[Task instructions]
Transcribe the data that follows without changing a word, and omit the pictures.

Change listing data
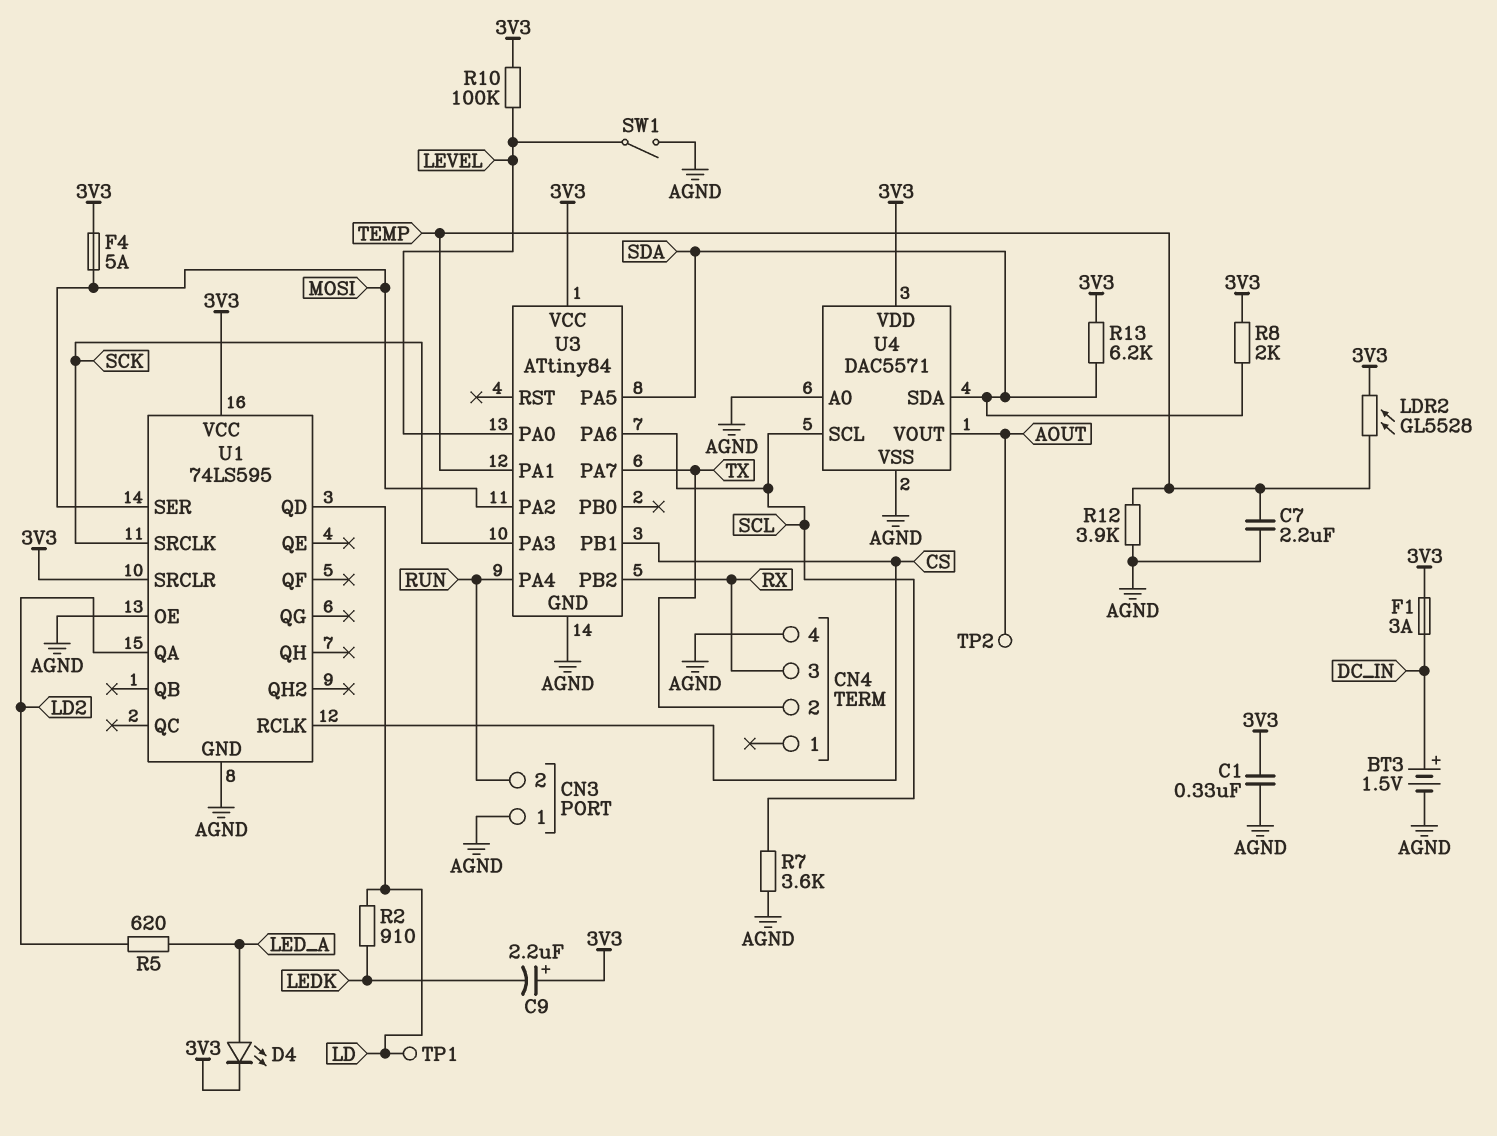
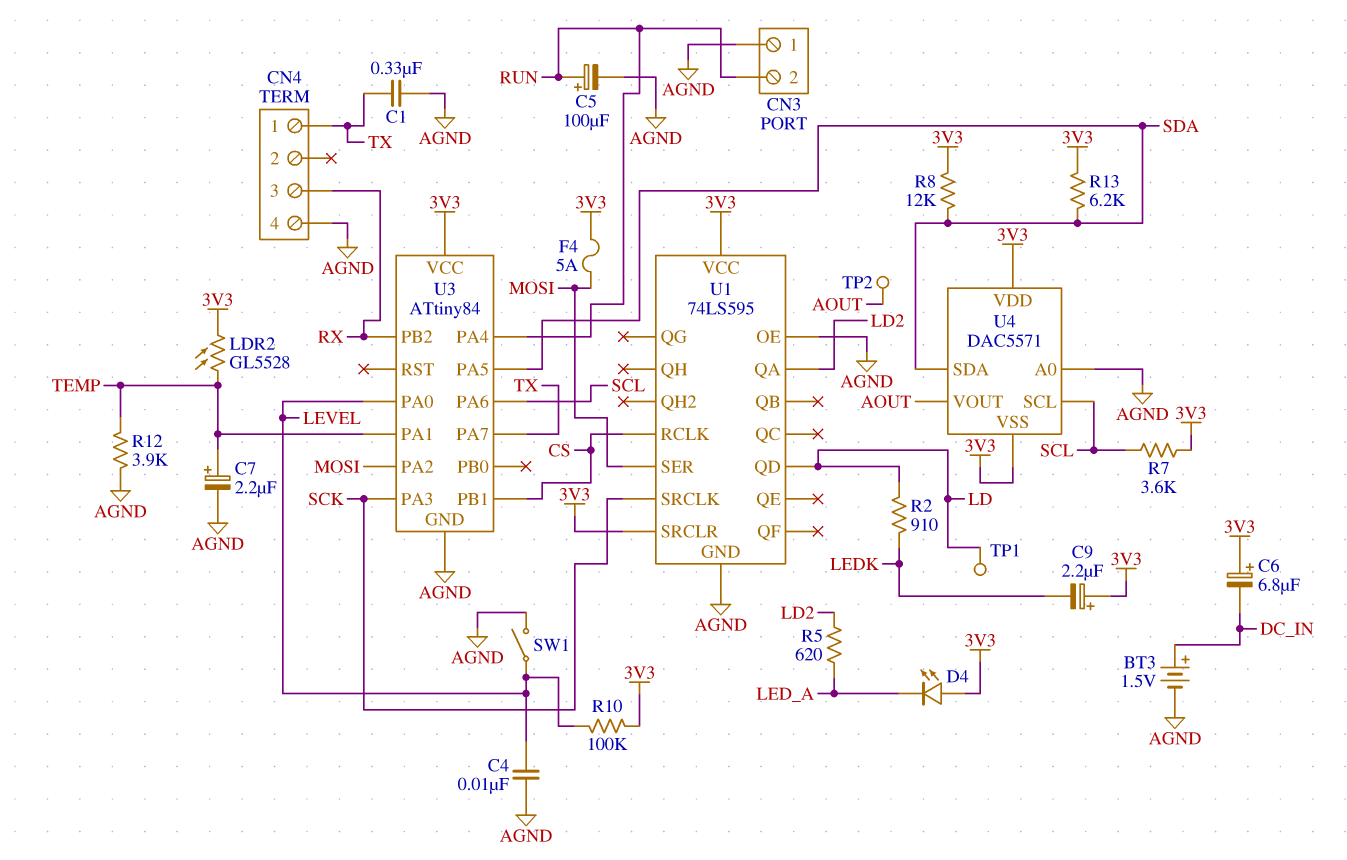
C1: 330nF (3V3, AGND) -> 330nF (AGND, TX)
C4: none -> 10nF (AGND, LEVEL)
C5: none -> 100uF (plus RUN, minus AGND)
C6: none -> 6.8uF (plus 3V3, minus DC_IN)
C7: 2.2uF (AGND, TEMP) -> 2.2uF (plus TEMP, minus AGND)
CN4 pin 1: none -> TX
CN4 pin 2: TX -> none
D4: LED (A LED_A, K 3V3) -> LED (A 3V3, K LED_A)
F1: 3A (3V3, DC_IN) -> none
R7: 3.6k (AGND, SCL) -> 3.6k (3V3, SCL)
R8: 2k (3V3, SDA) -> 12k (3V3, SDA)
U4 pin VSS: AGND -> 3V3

[Result of this task]
C1: 330nF (3V3, AGND) -> 330nF (AGND, TX)
C4: none -> 10nF (AGND, LEVEL)
C5: none -> 100uF (plus RUN, minus AGND)
C6: none -> 6.8uF (plus 3V3, minus DC_IN)
C7: 2.2uF (AGND, TEMP) -> 2.2uF (plus TEMP, minus AGND)
CN4 pin 1: none -> TX
CN4 pin 2: TX -> none
D4: LED (A LED_A, K 3V3) -> LED (A 3V3, K LED_A)
F1: 3A (3V3, DC_IN) -> none
R7: 3.6k (AGND, SCL) -> 3.6k (3V3, SCL)
R8: 2k (3V3, SDA) -> 12k (3V3, SDA)
U4 pin VSS: AGND -> 3V3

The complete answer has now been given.